* _Exercise aim_
Your answer must be an exact copy of the listing, with the images left out.

- - - - -

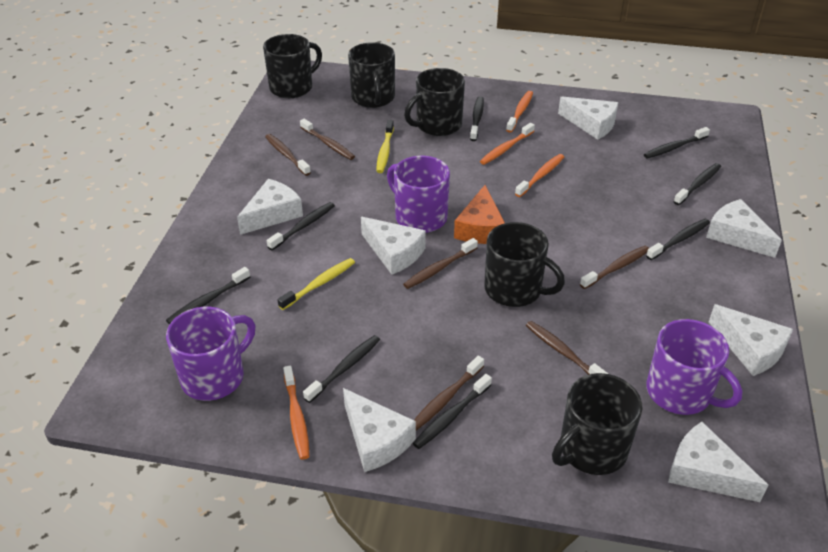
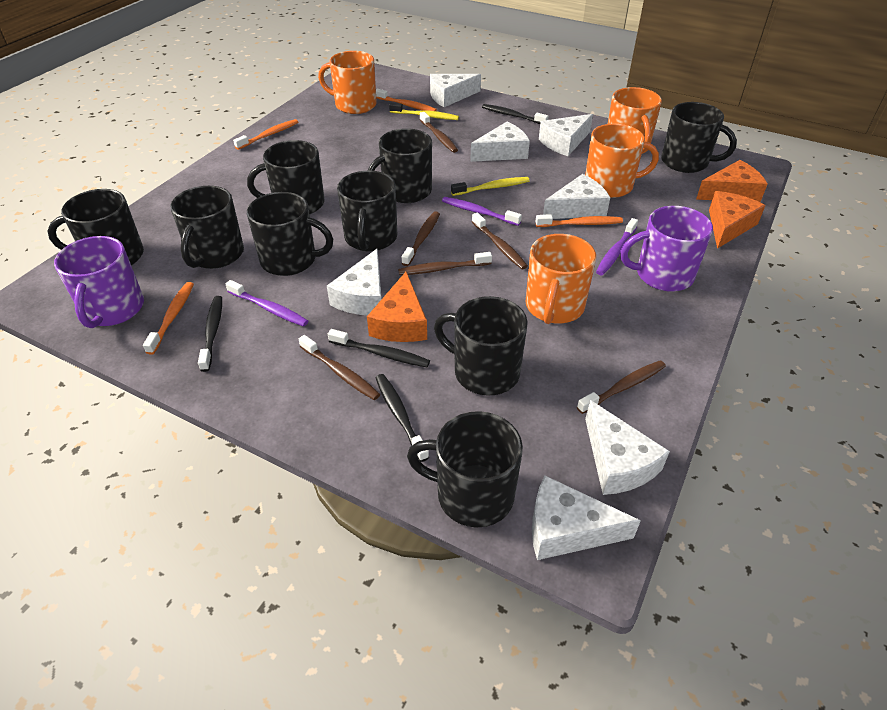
black mug: [263,34,322,98] [348,42,395,108] [404,68,465,136] [484,222,565,307] [552,373,643,475] = 5 -> [48,189,144,266] [170,186,244,269] [247,140,325,214] [247,192,333,276] [337,171,397,251] [367,128,432,203] [407,411,523,528] [434,296,528,396] [661,102,737,173] = 9
black toothbrush: [166,267,250,325] [267,202,335,250] [303,335,380,403] [413,374,492,449] [470,96,484,141] [644,127,710,159] [646,219,710,260] [673,163,721,205] = 8 -> [198,296,222,372] [328,329,430,367] [376,374,429,462] [482,104,548,124] = 4
orange cheese: [454,185,505,244] = 1 -> [367,272,427,342] [696,160,767,202] [709,191,766,249] = 3
orange mug: none = 0 -> [318,51,377,114] [526,234,596,324] [585,124,659,198] [608,87,662,154] = 4
purple mug: [166,307,255,401] [387,156,450,233] [646,319,742,415] = 3 -> [54,236,144,328] [620,206,713,292] = 2
purple toothbrush: none = 0 -> [226,280,308,327] [442,197,522,226] [596,218,638,275] = 3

- - - - -

* _Solution_
black mug: [263,34,322,98] [348,42,395,108] [404,68,465,136] [484,222,565,307] [552,373,643,475] = 5 -> [48,189,144,266] [170,186,244,269] [247,140,325,214] [247,192,333,276] [337,171,397,251] [367,128,432,203] [407,411,523,528] [434,296,528,396] [661,102,737,173] = 9
black toothbrush: [166,267,250,325] [267,202,335,250] [303,335,380,403] [413,374,492,449] [470,96,484,141] [644,127,710,159] [646,219,710,260] [673,163,721,205] = 8 -> [198,296,222,372] [328,329,430,367] [376,374,429,462] [482,104,548,124] = 4
orange cheese: [454,185,505,244] = 1 -> [367,272,427,342] [696,160,767,202] [709,191,766,249] = 3
orange mug: none = 0 -> [318,51,377,114] [526,234,596,324] [585,124,659,198] [608,87,662,154] = 4
purple mug: [166,307,255,401] [387,156,450,233] [646,319,742,415] = 3 -> [54,236,144,328] [620,206,713,292] = 2
purple toothbrush: none = 0 -> [226,280,308,327] [442,197,522,226] [596,218,638,275] = 3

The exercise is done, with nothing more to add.